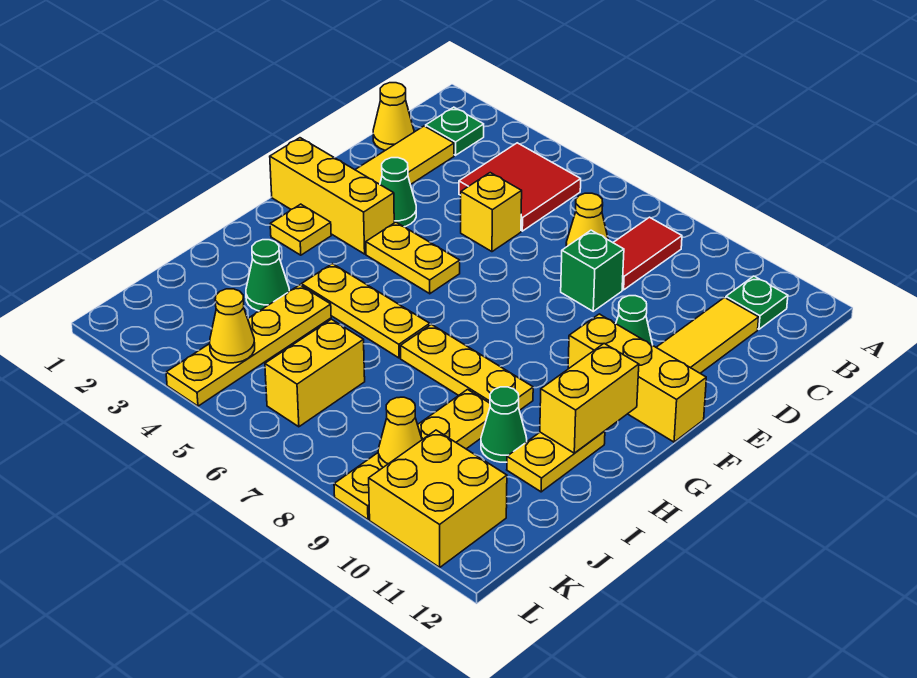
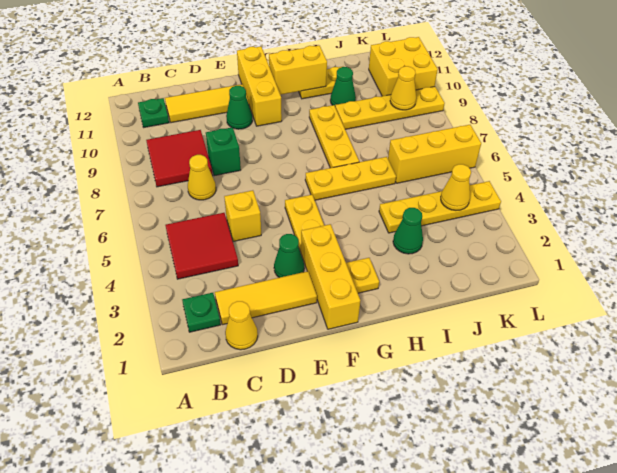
red tile B8:C8 level 1 -> red tile B8:C9 level 1
yellow plate H4:H6 level 1 -> yellow plate G6:I6 level 1
yellow brick J6:K6 level 1 -> yellow brick J6:L6 level 1

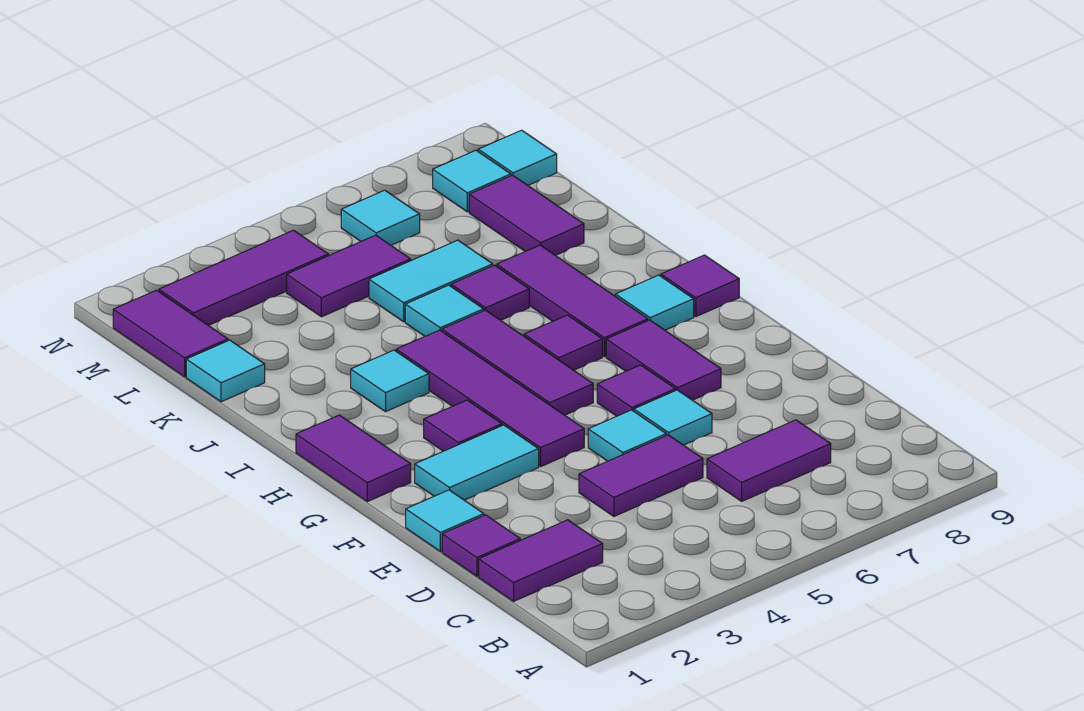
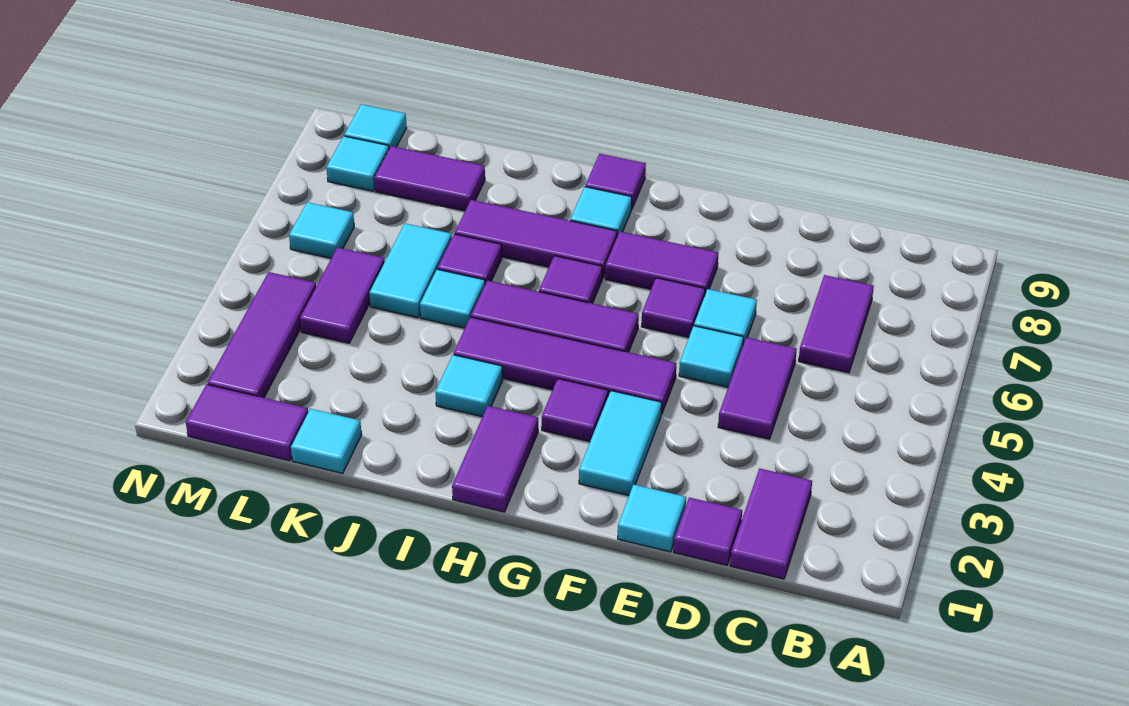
purple tile G1:H1 level 1 -> purple tile H1:H2 level 1

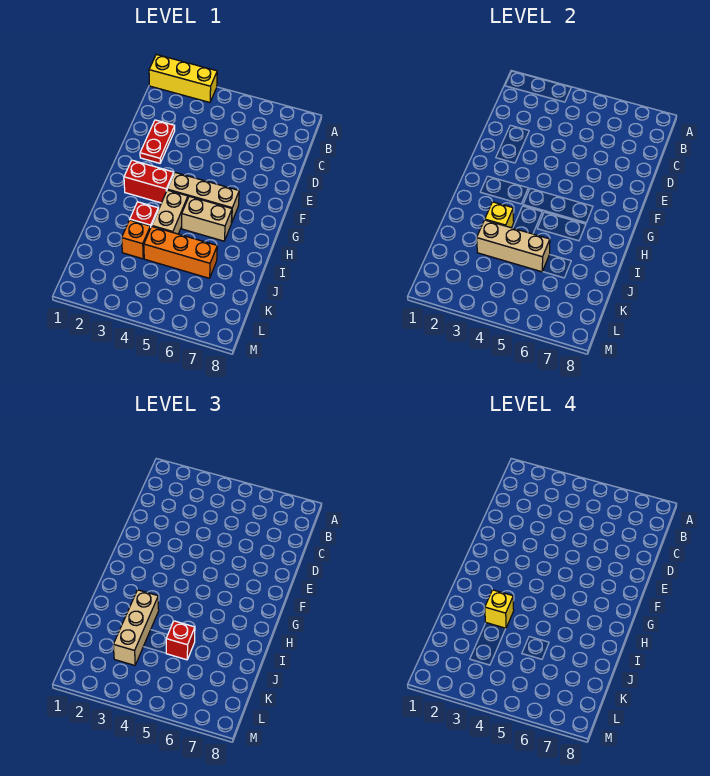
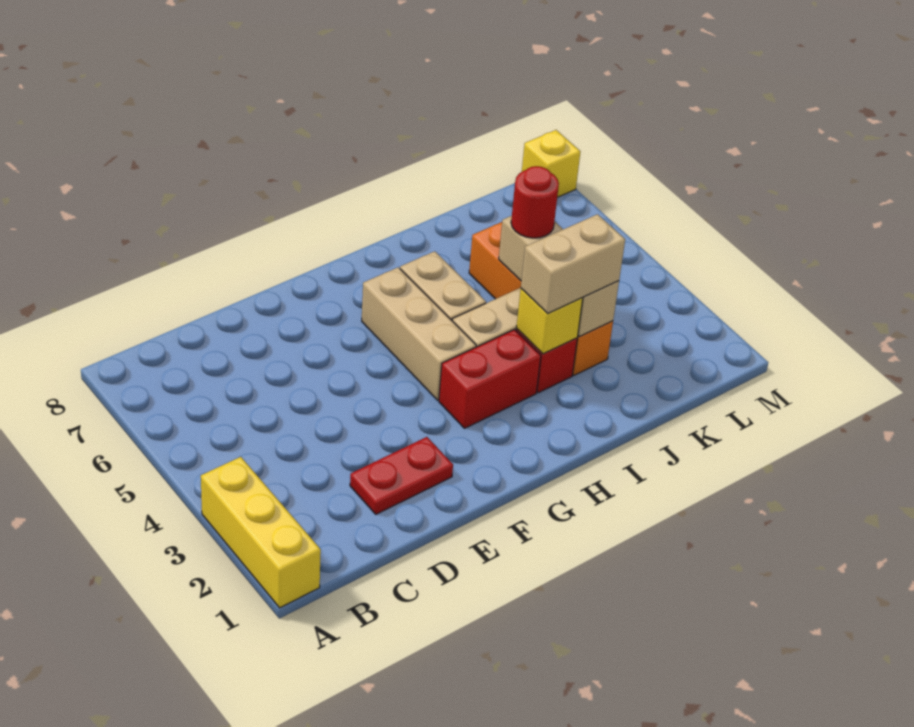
red brick G2:G3 level 1 -> red brick G3:H3 level 1
tan brick I3:K3 level 3 -> tan brick I3:J3 level 3
yellow brick I3 level 4 -> yellow brick M8 level 1
red brick J5 level 3 -> red round brick J5 level 3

------------

■ WHAT YOU HAVE TO DO ■
Copy every entry above exactly as it stands, but leave the pictures out.

■ EXERCISE ANSWER ■
red tile B8:C8 level 1 -> red tile B8:C9 level 1
yellow plate H4:H6 level 1 -> yellow plate G6:I6 level 1
yellow brick J6:K6 level 1 -> yellow brick J6:L6 level 1

purple tile G1:H1 level 1 -> purple tile H1:H2 level 1

red brick G2:G3 level 1 -> red brick G3:H3 level 1
tan brick I3:K3 level 3 -> tan brick I3:J3 level 3
yellow brick I3 level 4 -> yellow brick M8 level 1
red brick J5 level 3 -> red round brick J5 level 3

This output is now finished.